▸ **TASK DESCRIPTION**
What you return should match the data below exactly, with no pictures in it.

*** DATASET CONTENT ***

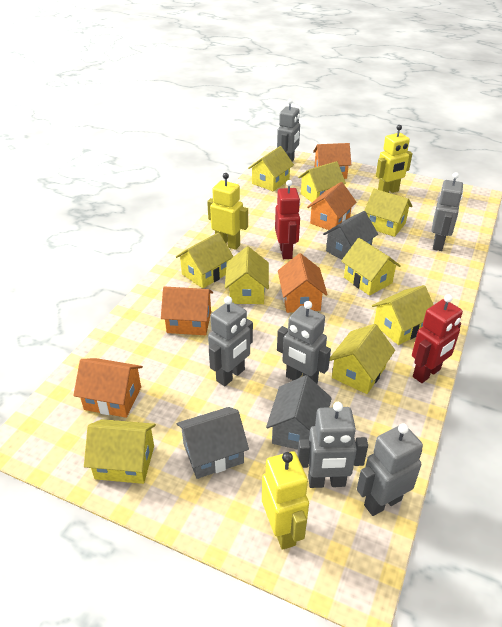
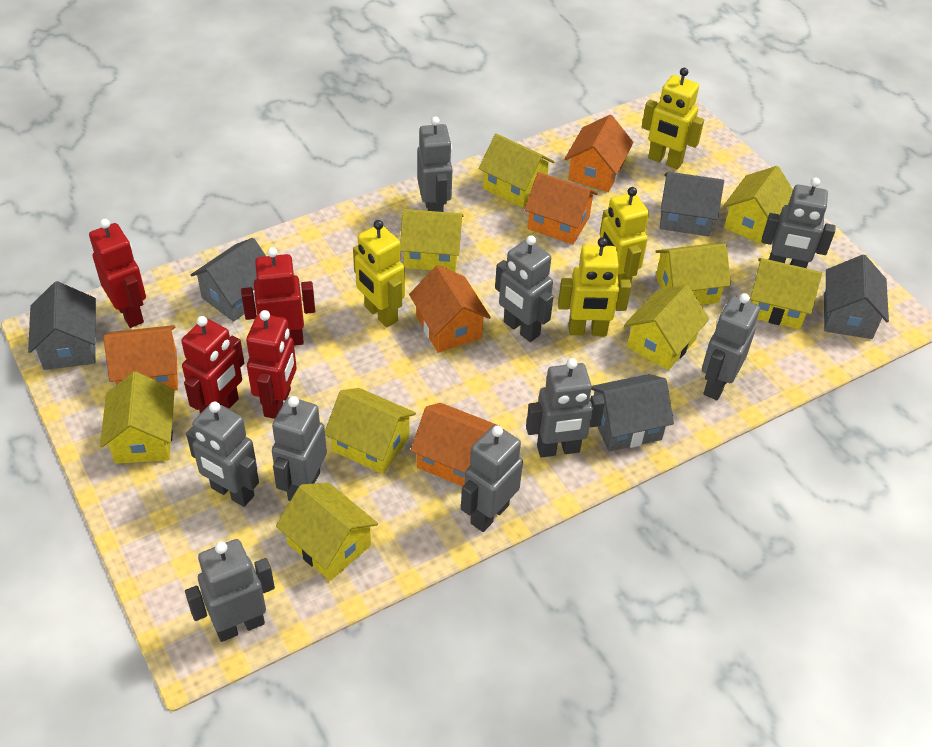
grey house: 3 -> 5
grey robot: 6 -> 9
red robot: 2 -> 4
yellow robot: 3 -> 4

*** End of DATASET CONTENT ***

▸ **TASK ANSWER**
grey house: 3 -> 5
grey robot: 6 -> 9
red robot: 2 -> 4
yellow robot: 3 -> 4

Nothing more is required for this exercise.